** DATASET EXTRACT follows **
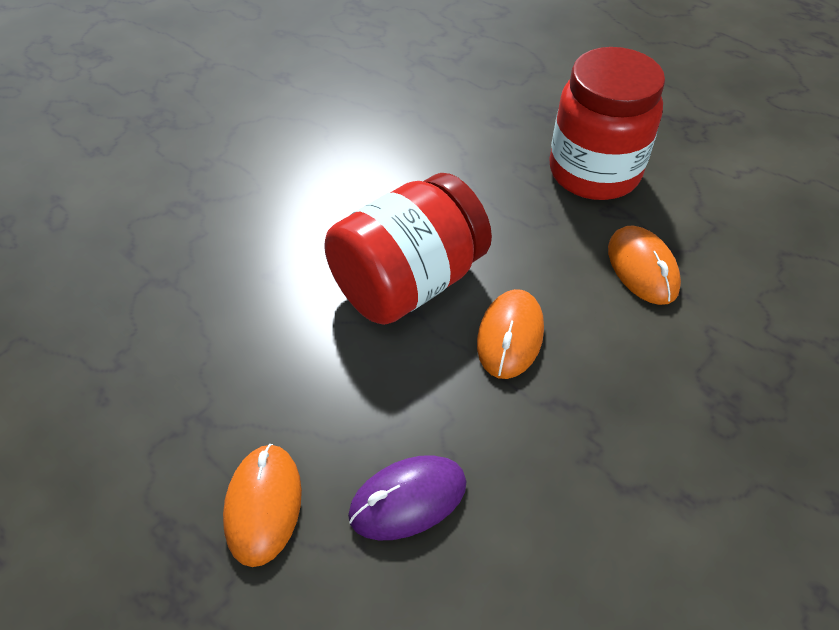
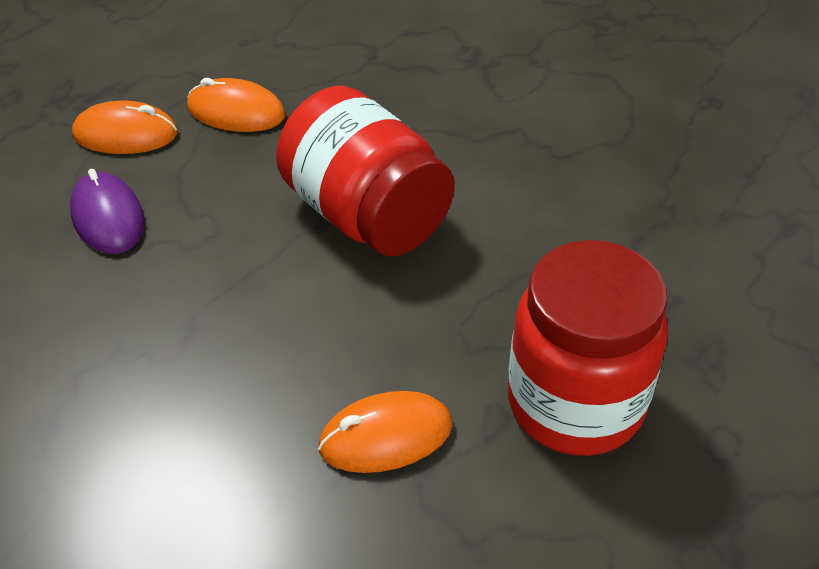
camera: 90 degrees right, 5 degrees down
(510, 336) = (284, 296): orange mouse -> orange mouse (236, 112)

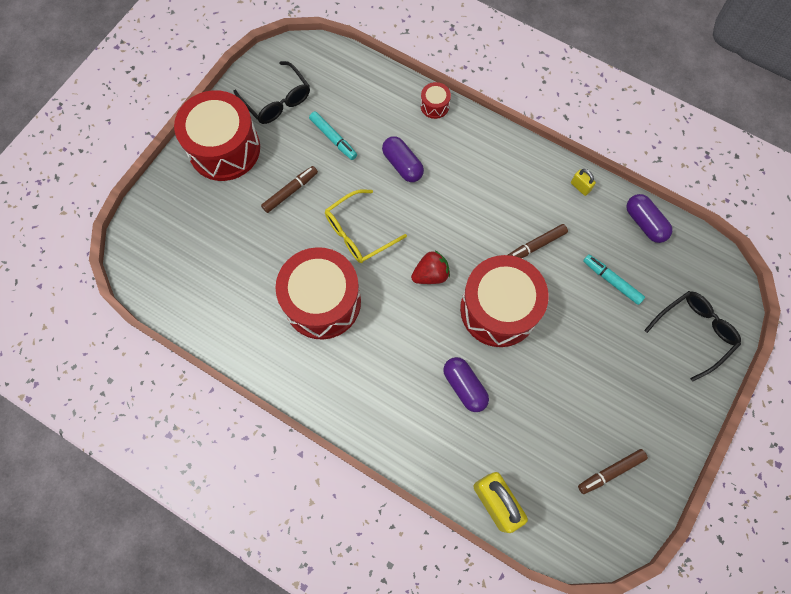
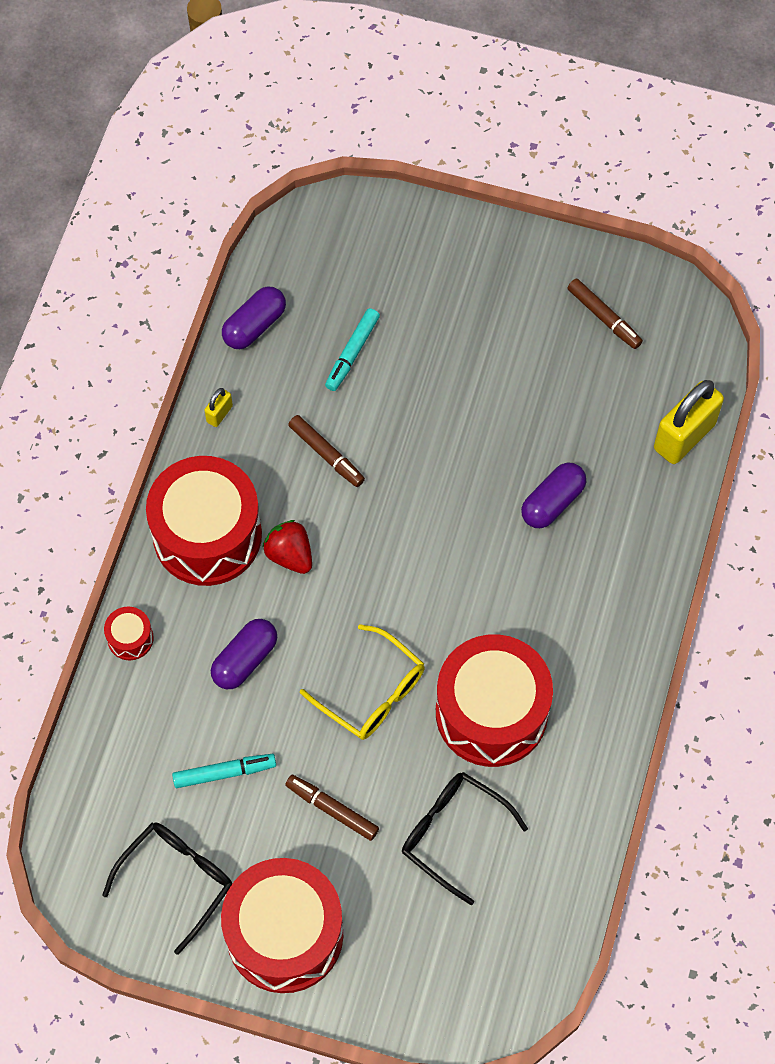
camera: 105 degrees left, 5 degrees down
(333, 138) = (224, 772): turquoise marker -> turquoise marker turned 45 degrees clockwise
(430, 274) = (408, 579): red strawberry -> red strawberry (290, 555)
(498, 309) = (434, 483): red drum -> red drum (207, 535)
(694, 332) = (395, 249): black glasses -> black glasses (453, 833)

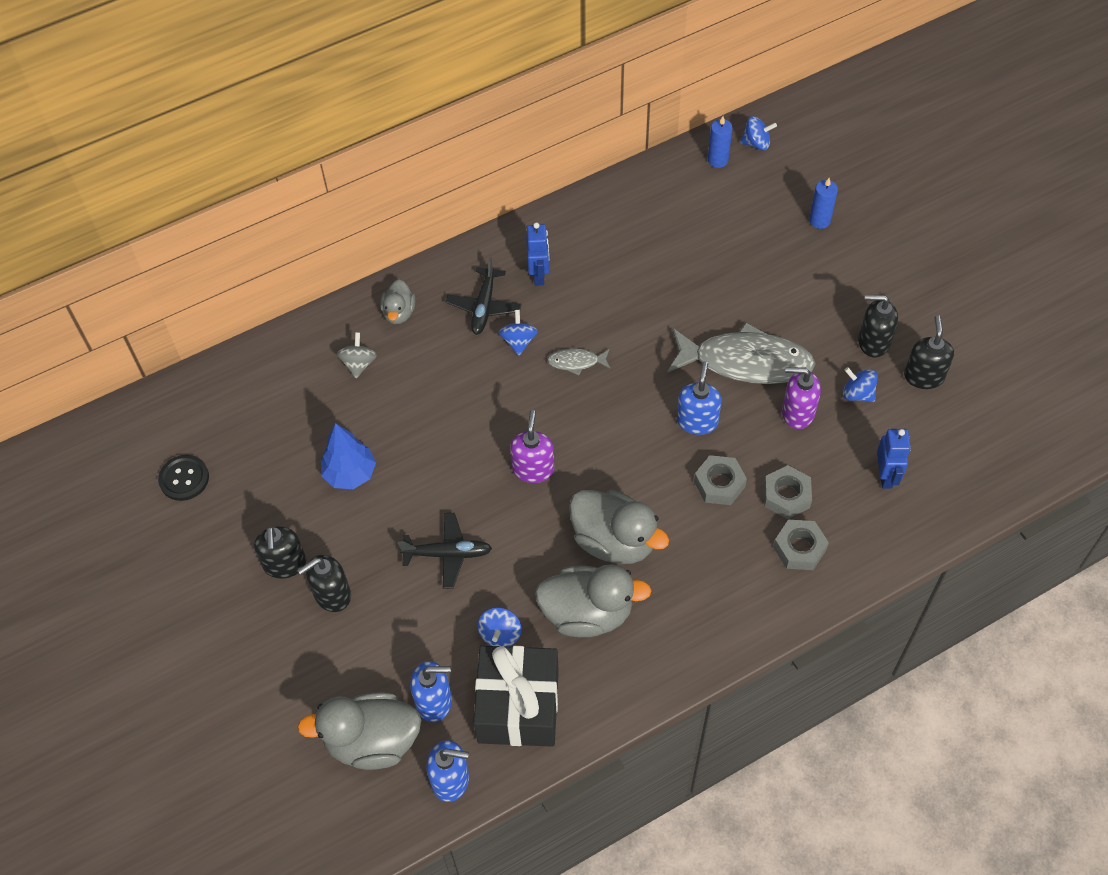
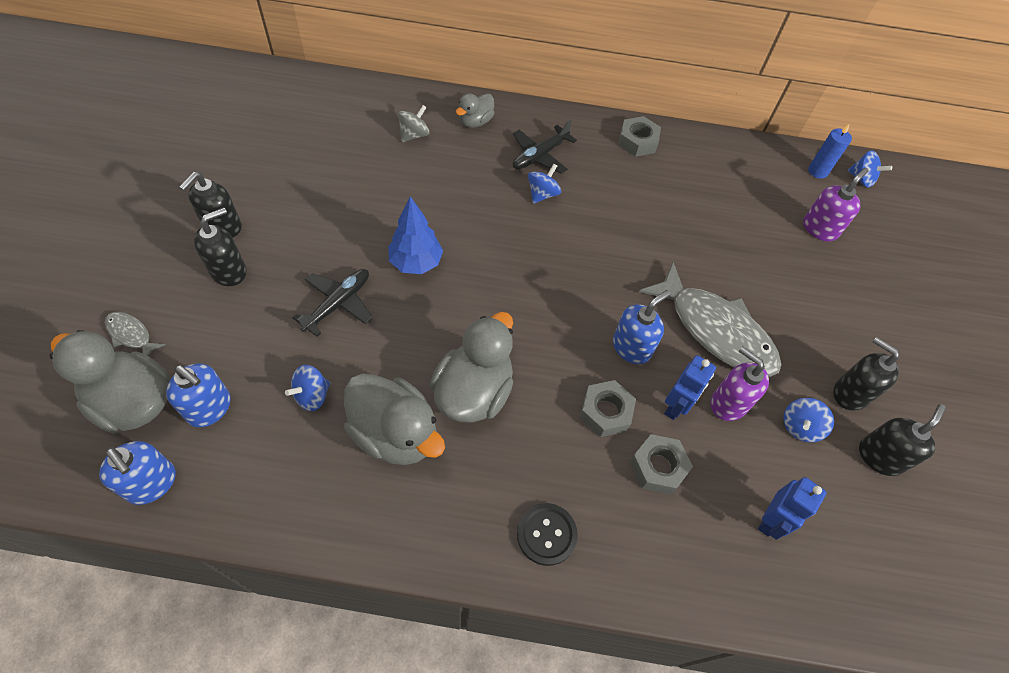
camera: 30 degrees right, 0 degrees up
(184, 479) = (225, 128): black button -> black button (546, 534)
(332, 594) = (229, 271): black soap dispenser -> black soap dispenser turned 135 degrees clockwise
(350, 474) = (331, 200): blue tree -> blue tree (416, 262)
(447, 554) = (338, 304): black plane -> black plane turned 90 degrees counterclockwise
(518, 706) = (264, 466): black gift -> none
(533, 469) = (464, 289): purple soap dispenser -> purple soap dispenser (820, 228)
(539, 275) = (601, 161): blue robot -> blue robot (676, 406)
(576, 362) = (572, 237): grey fish -> grey fish (131, 335)
(614, 541) = (474, 392): grey duck -> grey duck turned 135 degrees counterclockwise
(799, 548) = (630, 524): grey nut -> grey nut (637, 141)
(819, 220) = (874, 266): blue candle -> none
(857, 393) = (800, 426): blue spinning top -> blue spinning top turned 120 degrees counterclockwise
** End of DATASET EXTRACT **
» WHAT NEEDS TO BE DONE: Pictures aside, the material must be written out word for word.

» RESPONSE TO THE TASK:
camera: 90 degrees right, 5 degrees down
(510, 336) = (284, 296): orange mouse -> orange mouse (236, 112)

camera: 105 degrees left, 5 degrees down
(333, 138) = (224, 772): turquoise marker -> turquoise marker turned 45 degrees clockwise
(430, 274) = (408, 579): red strawberry -> red strawberry (290, 555)
(498, 309) = (434, 483): red drum -> red drum (207, 535)
(694, 332) = (395, 249): black glasses -> black glasses (453, 833)

camera: 30 degrees right, 0 degrees up
(184, 479) = (225, 128): black button -> black button (546, 534)
(332, 594) = (229, 271): black soap dispenser -> black soap dispenser turned 135 degrees clockwise
(350, 474) = (331, 200): blue tree -> blue tree (416, 262)
(447, 554) = (338, 304): black plane -> black plane turned 90 degrees counterclockwise
(518, 706) = (264, 466): black gift -> none
(533, 469) = (464, 289): purple soap dispenser -> purple soap dispenser (820, 228)
(539, 275) = (601, 161): blue robot -> blue robot (676, 406)
(576, 362) = (572, 237): grey fish -> grey fish (131, 335)
(614, 541) = (474, 392): grey duck -> grey duck turned 135 degrees counterclockwise
(799, 548) = (630, 524): grey nut -> grey nut (637, 141)
(819, 220) = (874, 266): blue candle -> none
(857, 393) = (800, 426): blue spinning top -> blue spinning top turned 120 degrees counterclockwise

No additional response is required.